RECORDS TO PROCESS -
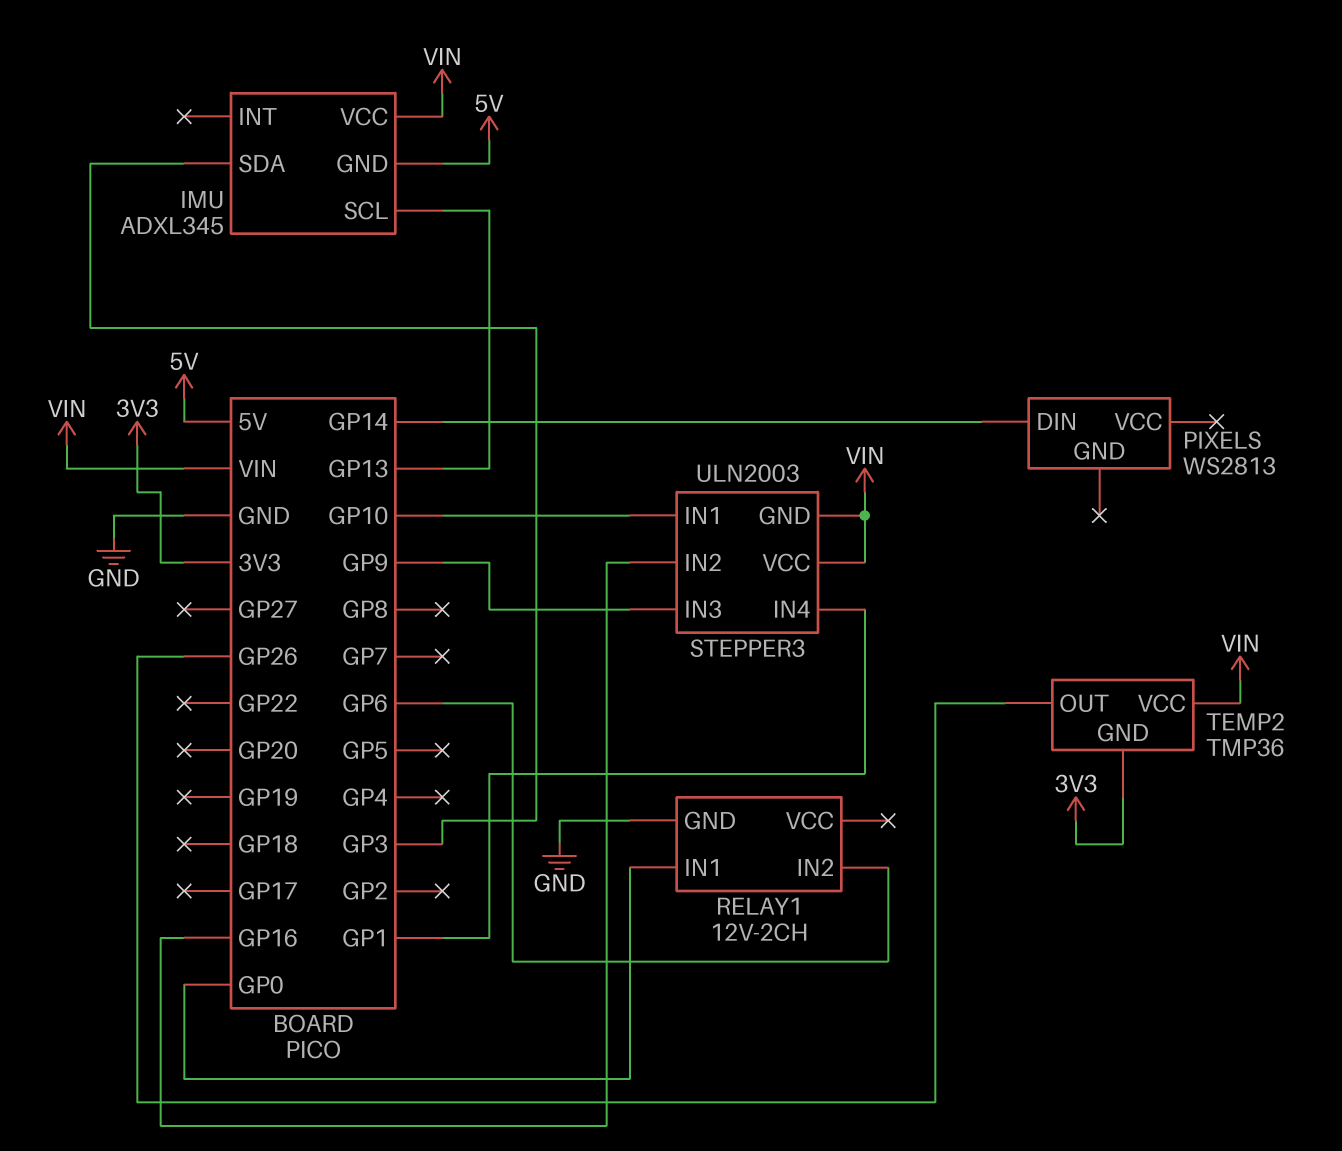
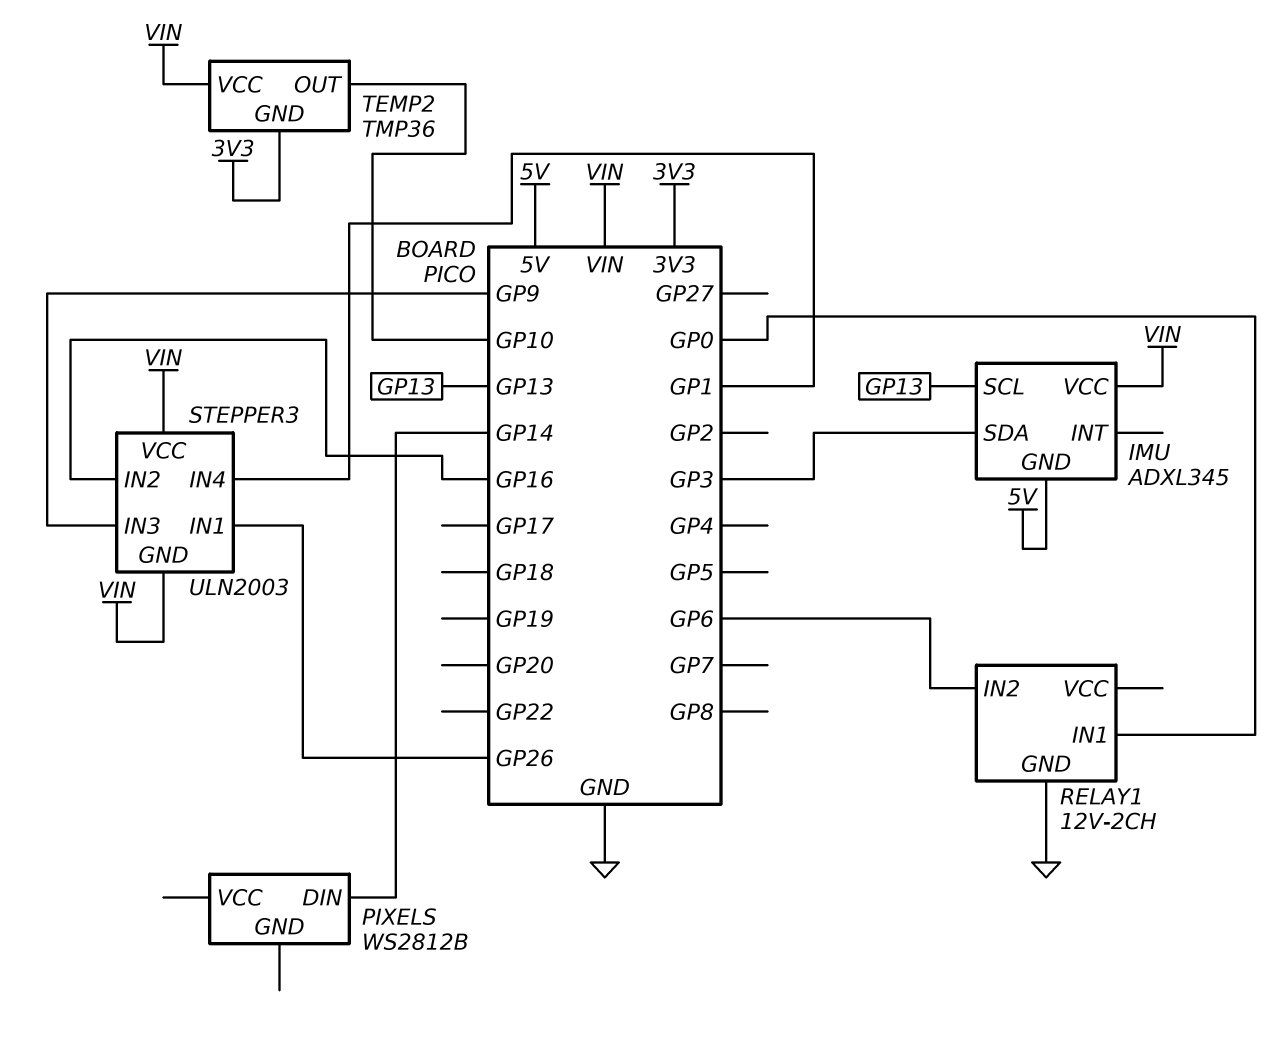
PIXELS: WS2813 -> WS2812B
STEPPER3 pin IN1: GP10 -> GP26
TEMP2 pin OUT: GP26 -> GP10

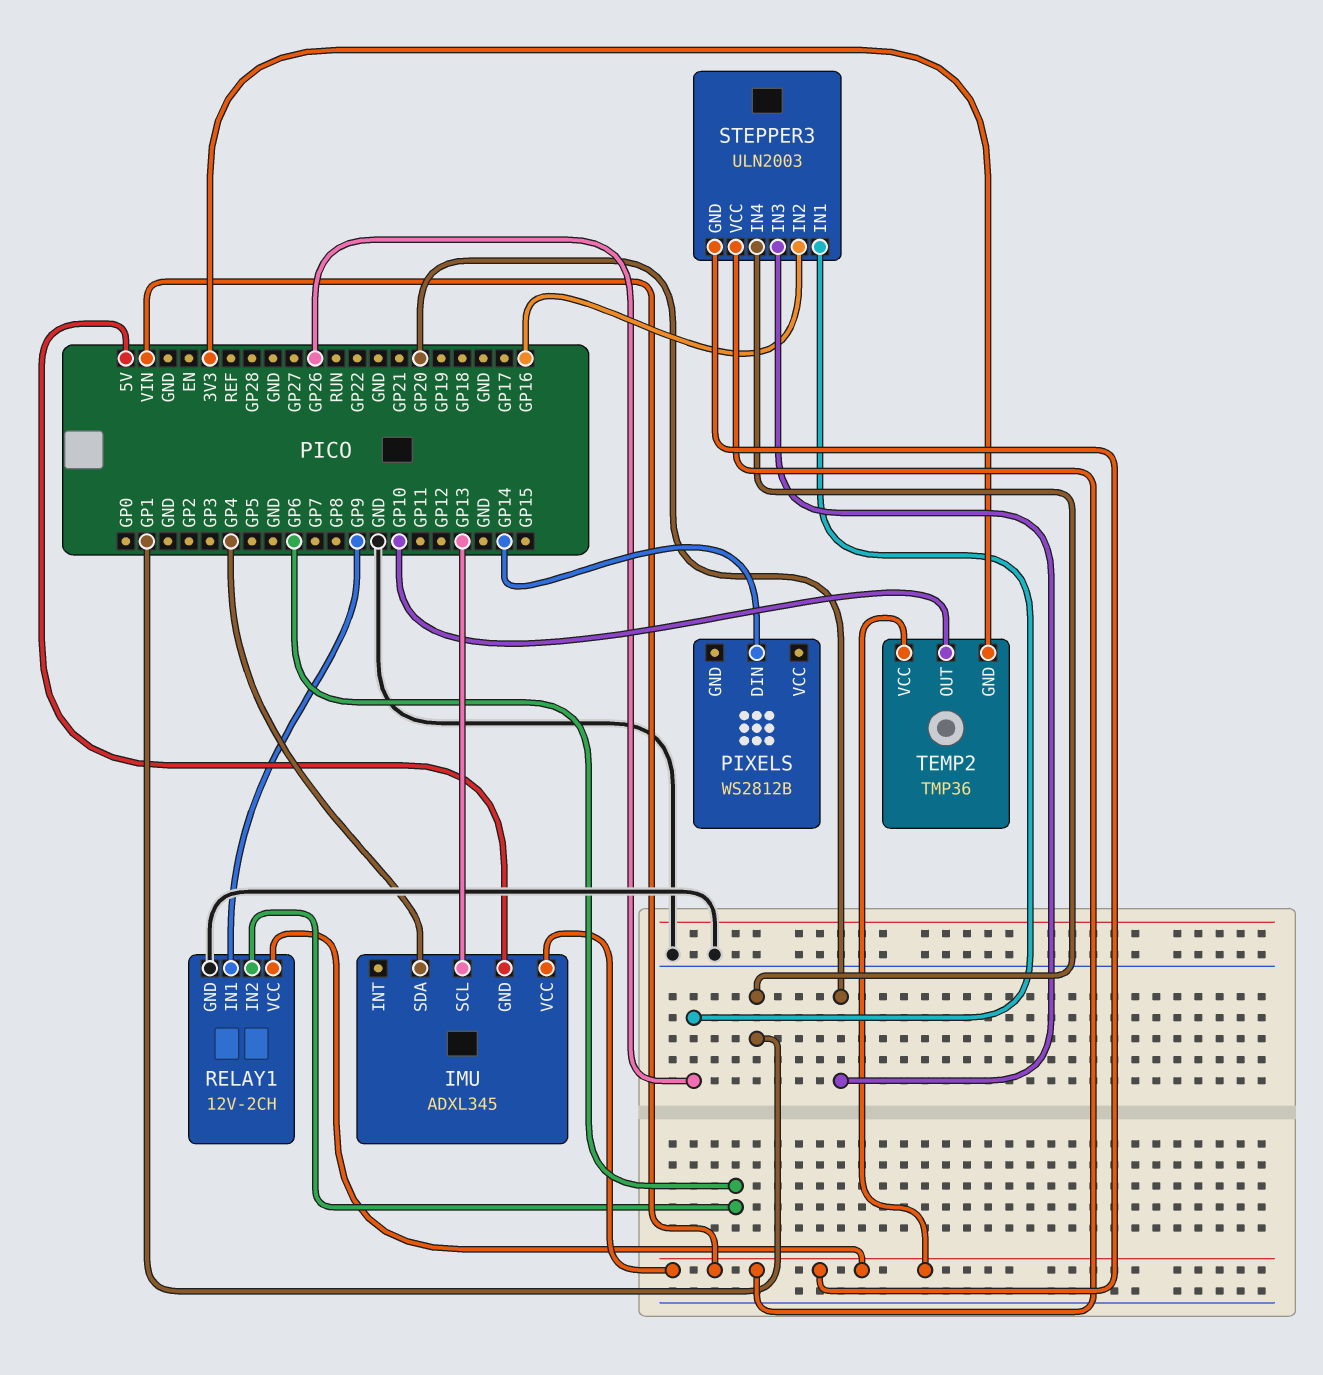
IMU pin SDA: GP3 -> GP4
RELAY1 pin IN1: GP0 -> GP9
RELAY1 pin VCC: none -> VIN
STEPPER3 pin IN3: GP9 -> GP20

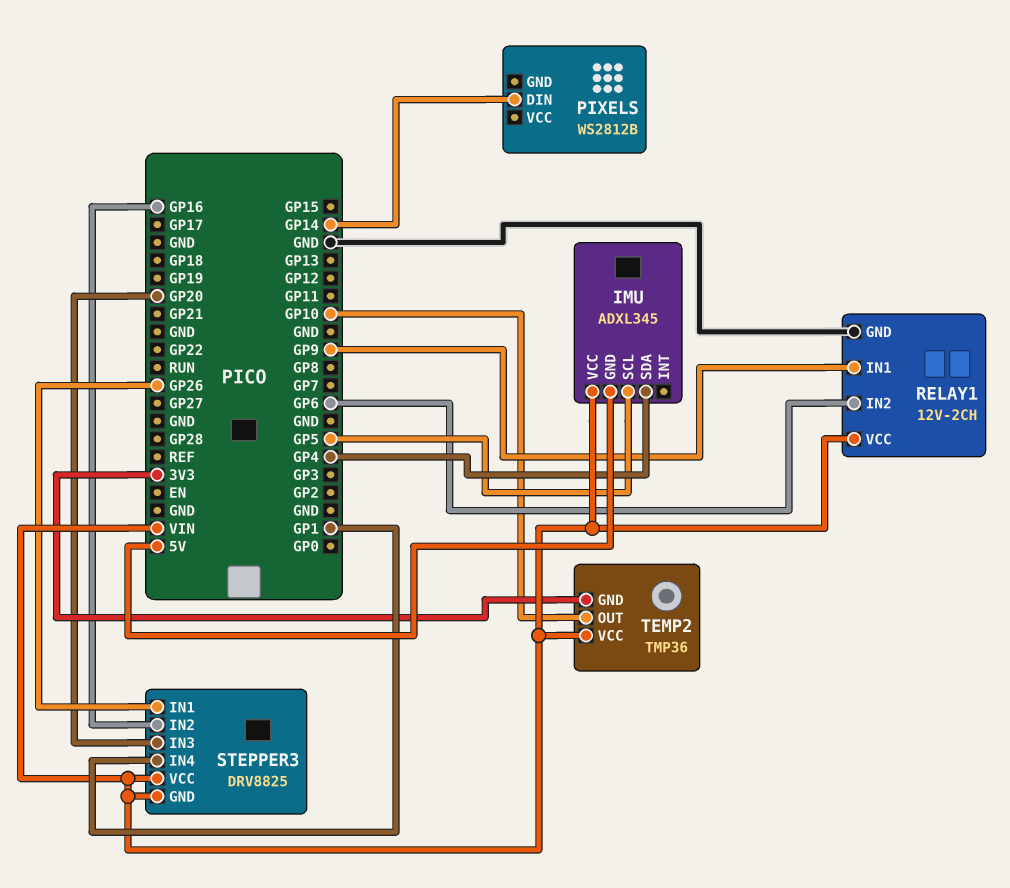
IMU pin SCL: GP13 -> GP5
STEPPER3: ULN2003 -> DRV8825

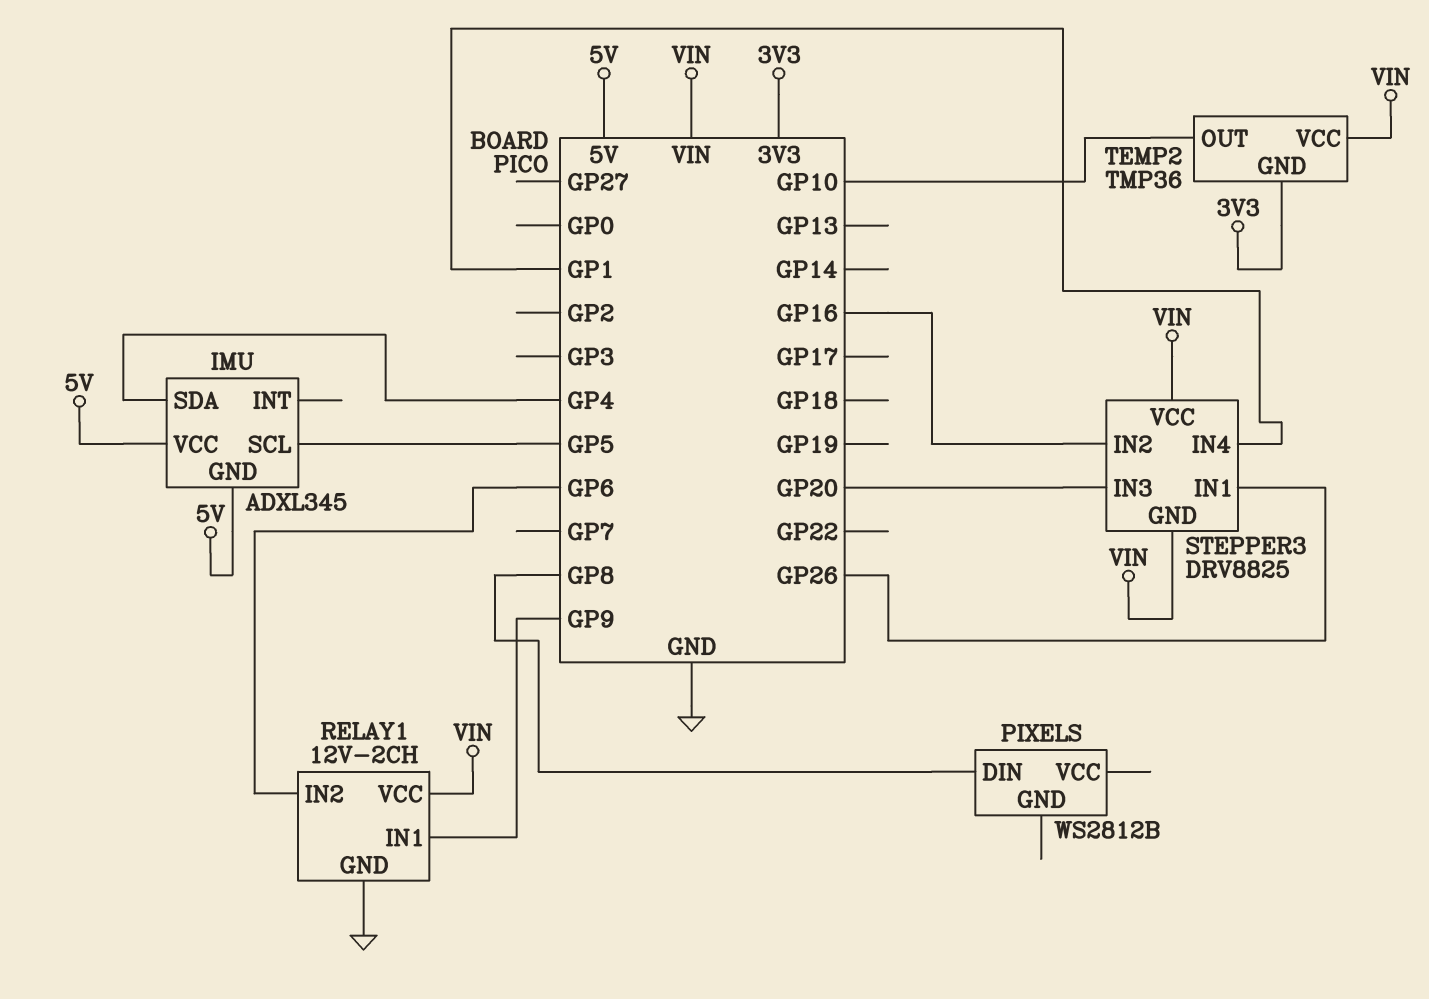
IMU pin VCC: VIN -> 5V
PIXELS pin DIN: GP14 -> GP8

AIM OF THE EXERCISE - Repeat exactly and only the lines from the one holding "STEPPER3 pin IN1: GP10 -> GP26" through the final line of the entries; no pictures.

ANSWER TO THIS PROBLEM -
STEPPER3 pin IN1: GP10 -> GP26
TEMP2 pin OUT: GP26 -> GP10

IMU pin SDA: GP3 -> GP4
RELAY1 pin IN1: GP0 -> GP9
RELAY1 pin VCC: none -> VIN
STEPPER3 pin IN3: GP9 -> GP20

IMU pin SCL: GP13 -> GP5
STEPPER3: ULN2003 -> DRV8825

IMU pin VCC: VIN -> 5V
PIXELS pin DIN: GP14 -> GP8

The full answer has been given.